Records to use:
────────────────

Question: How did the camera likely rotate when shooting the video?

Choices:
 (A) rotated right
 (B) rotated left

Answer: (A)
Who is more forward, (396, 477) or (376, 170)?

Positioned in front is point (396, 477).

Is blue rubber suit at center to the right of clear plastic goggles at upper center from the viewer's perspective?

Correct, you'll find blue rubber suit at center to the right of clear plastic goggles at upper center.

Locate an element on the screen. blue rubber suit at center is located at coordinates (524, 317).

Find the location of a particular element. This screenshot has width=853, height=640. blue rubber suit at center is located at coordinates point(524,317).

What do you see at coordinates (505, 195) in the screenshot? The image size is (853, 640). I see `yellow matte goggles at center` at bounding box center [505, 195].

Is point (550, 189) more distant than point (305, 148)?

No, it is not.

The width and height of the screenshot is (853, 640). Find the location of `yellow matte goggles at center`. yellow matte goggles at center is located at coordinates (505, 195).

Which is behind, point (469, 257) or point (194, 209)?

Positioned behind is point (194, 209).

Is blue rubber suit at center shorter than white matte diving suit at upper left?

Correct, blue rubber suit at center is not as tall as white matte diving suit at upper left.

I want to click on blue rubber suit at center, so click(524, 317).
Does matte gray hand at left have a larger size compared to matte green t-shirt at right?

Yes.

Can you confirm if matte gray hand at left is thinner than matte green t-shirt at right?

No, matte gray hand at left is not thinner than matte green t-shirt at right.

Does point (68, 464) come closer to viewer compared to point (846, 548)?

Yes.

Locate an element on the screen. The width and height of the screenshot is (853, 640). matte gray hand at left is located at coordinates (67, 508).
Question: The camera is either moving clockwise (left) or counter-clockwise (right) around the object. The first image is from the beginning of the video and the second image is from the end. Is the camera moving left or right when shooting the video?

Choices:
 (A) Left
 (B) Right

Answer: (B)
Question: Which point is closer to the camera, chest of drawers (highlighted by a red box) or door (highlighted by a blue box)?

────────────────

Work to be completed:
Return the lines above as a JSON list of strings with one string per line, omitting blank lines.

Solution to this exercise:
[
  "Question: How did the camera likely rotate when shooting the video?",
  "Choices:",
  " (A) rotated right",
  " (B) rotated left",
  "Answer: (A)",
  "Who is more forward, (396, 477) or (376, 170)?",
  "Positioned in front is point (396, 477).",
  "Is blue rubber suit at center to the right of clear plastic goggles at upper center from the viewer's perspective?",
  "Correct, you'll find blue rubber suit at center to the right of clear plastic goggles at upper center.",
  "Locate an element on the screen. blue rubber suit at center is located at coordinates (524, 317).",
  "Find the location of a particular element. This screenshot has width=853, height=640. blue rubber suit at center is located at coordinates point(524,317).",
  "What do you see at coordinates (505, 195) in the screenshot? The image size is (853, 640). I see `yellow matte goggles at center` at bounding box center [505, 195].",
  "Is point (550, 189) more distant than point (305, 148)?",
  "No, it is not.",
  "The width and height of the screenshot is (853, 640). Find the location of `yellow matte goggles at center`. yellow matte goggles at center is located at coordinates (505, 195).",
  "Which is behind, point (469, 257) or point (194, 209)?",
  "Positioned behind is point (194, 209).",
  "Is blue rubber suit at center shorter than white matte diving suit at upper left?",
  "Correct, blue rubber suit at center is not as tall as white matte diving suit at upper left.",
  "I want to click on blue rubber suit at center, so click(524, 317).",
  "Does matte gray hand at left have a larger size compared to matte green t-shirt at right?",
  "Yes.",
  "Can you confirm if matte gray hand at left is thinner than matte green t-shirt at right?",
  "No, matte gray hand at left is not thinner than matte green t-shirt at right.",
  "Does point (68, 464) come closer to viewer compared to point (846, 548)?",
  "Yes.",
  "Locate an element on the screen. The width and height of the screenshot is (853, 640). matte gray hand at left is located at coordinates (67, 508).",
  "Question: The camera is either moving clockwise (left) or counter-clockwise (right) around the object. The first image is from the beginning of the video and the second image is from the end. Is the camera moving left or right when shooting the video?",
  "Choices:",
  " (A) Left",
  " (B) Right",
  "Answer: (B)",
  "Question: Which point is closer to the camera, chest of drawers (highlighted by a red box) or door (highlighted by a blue box)?"
]